_What needs to be done_. Would you return each record that follows word for word, without its pictures?

_Material supplied_.
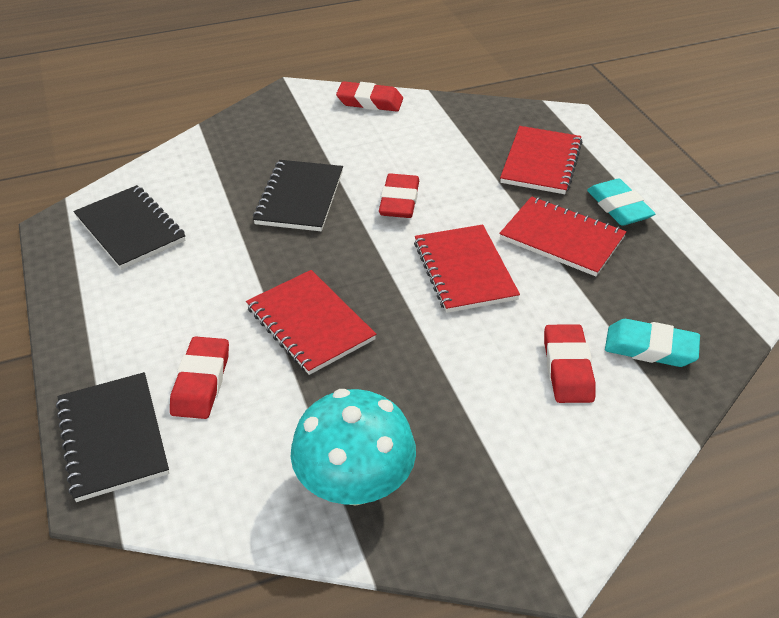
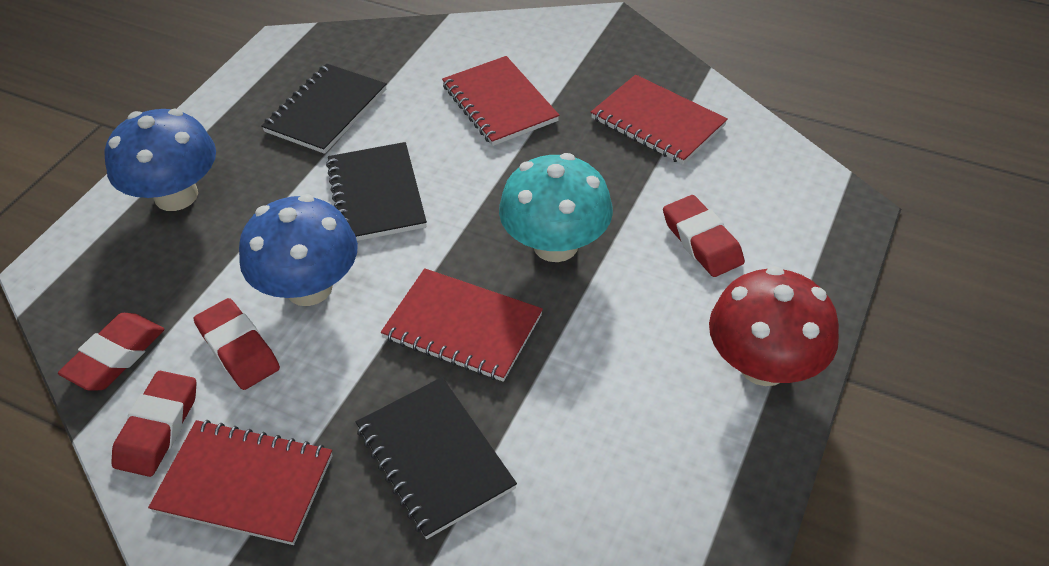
blue mushroom: 0 -> 2
red mushroom: 0 -> 1
turquoise eraser: 2 -> 0

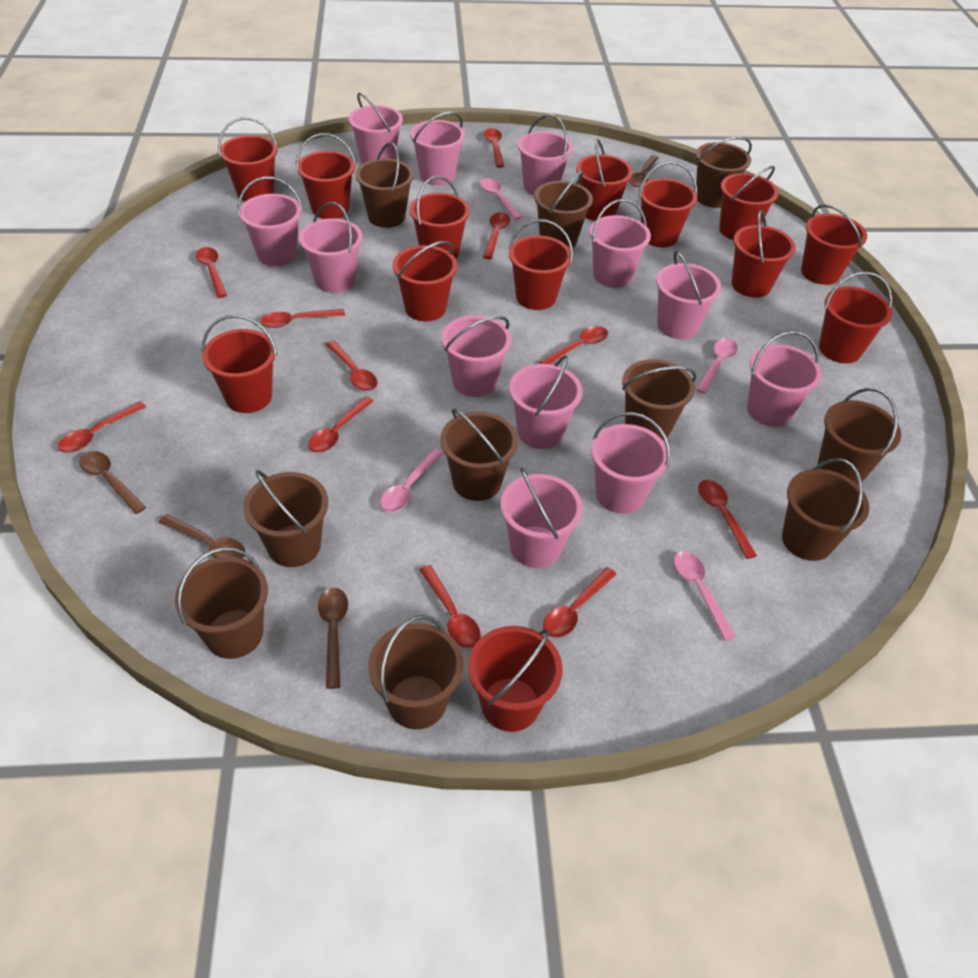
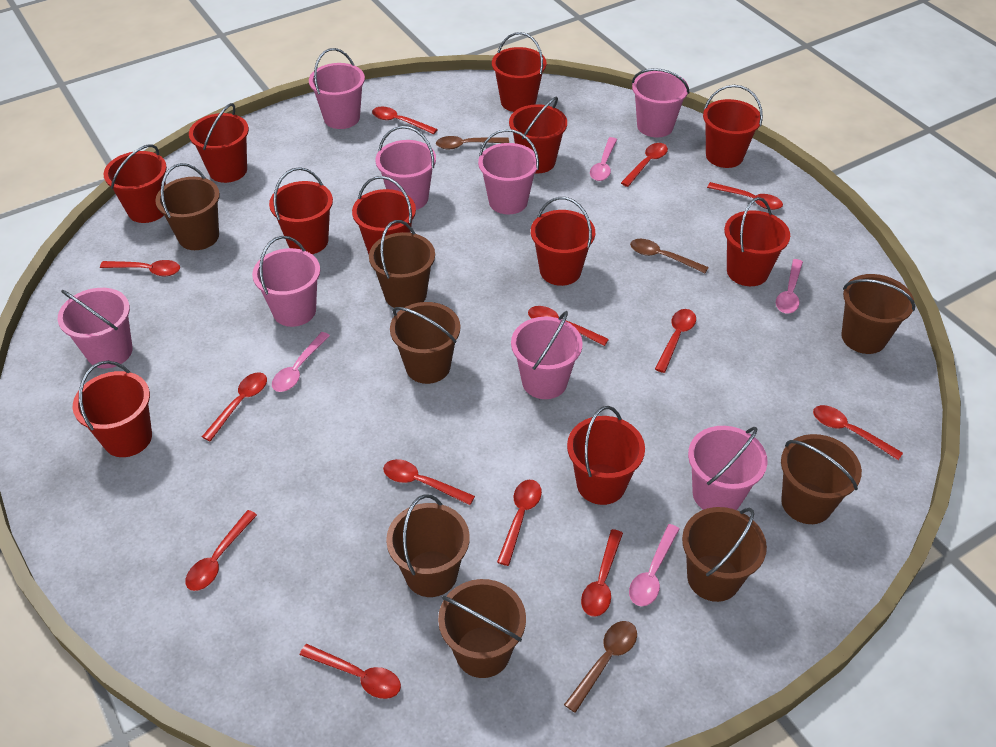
brown bucket: 10 -> 8
brown spoon: 4 -> 3
pink bucket: 12 -> 8
red bucket: 13 -> 11
red spoon: 11 -> 13

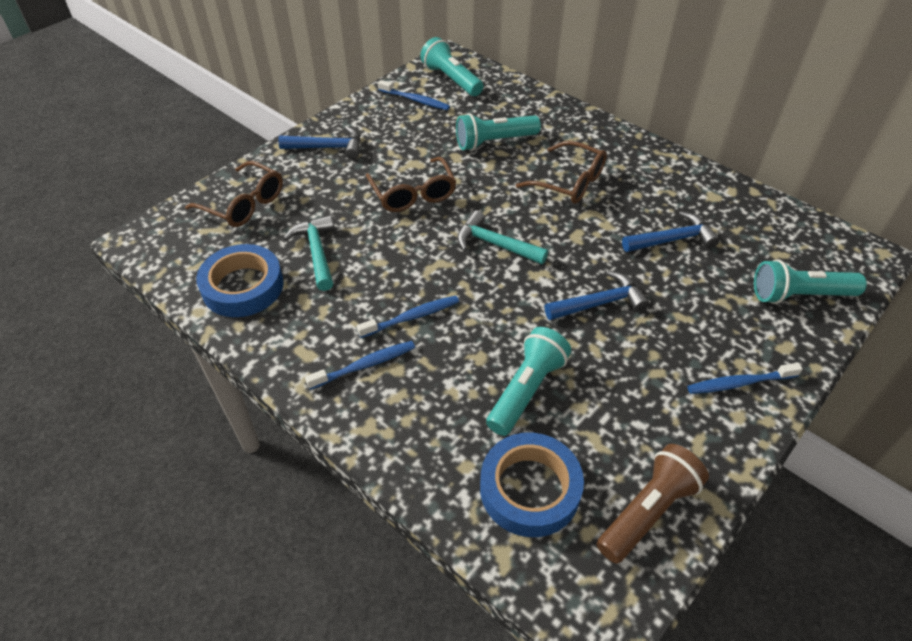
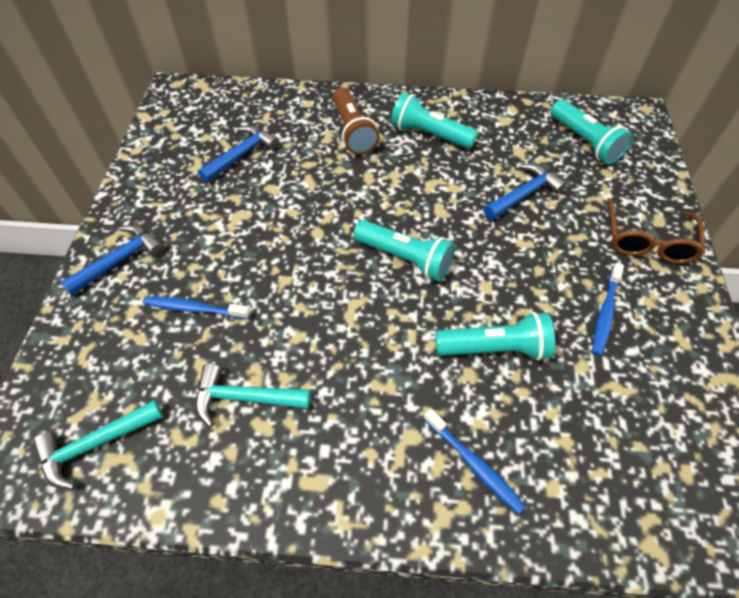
blue tape: 2 -> 0
blue toothbrush: 4 -> 3
brown glasses: 3 -> 1

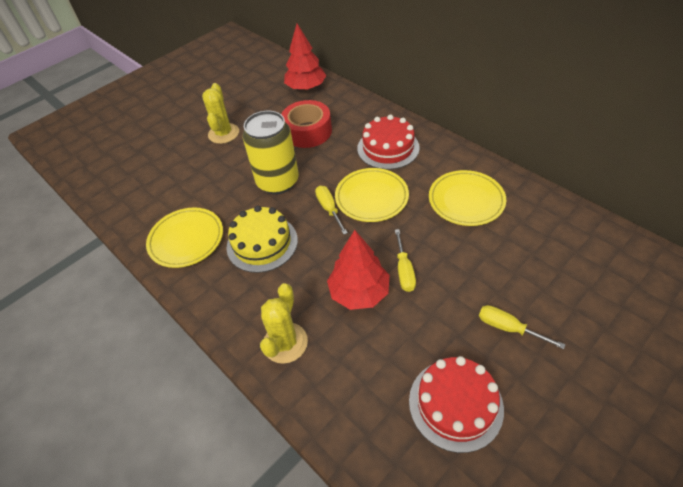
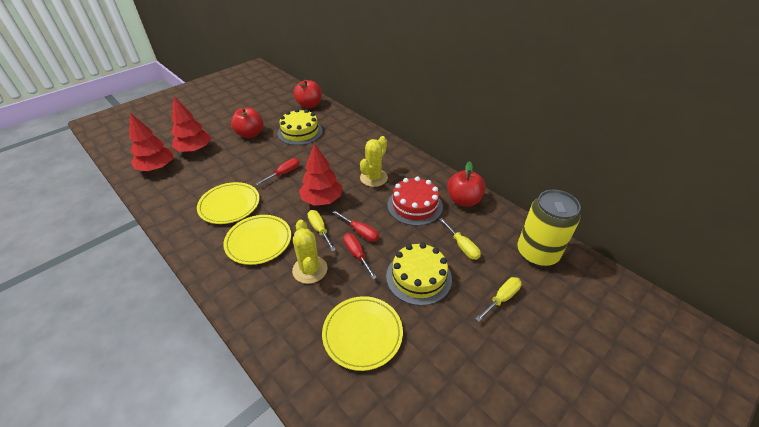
red apple: 0 -> 3
red cake: 2 -> 1
red screwdriver: 0 -> 3
red tape: 1 -> 0
red tree: 2 -> 3
yellow cake: 1 -> 2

_Answer area_.
blue mushroom: 0 -> 2
red mushroom: 0 -> 1
turquoise eraser: 2 -> 0

brown bucket: 10 -> 8
brown spoon: 4 -> 3
pink bucket: 12 -> 8
red bucket: 13 -> 11
red spoon: 11 -> 13

blue tape: 2 -> 0
blue toothbrush: 4 -> 3
brown glasses: 3 -> 1

red apple: 0 -> 3
red cake: 2 -> 1
red screwdriver: 0 -> 3
red tape: 1 -> 0
red tree: 2 -> 3
yellow cake: 1 -> 2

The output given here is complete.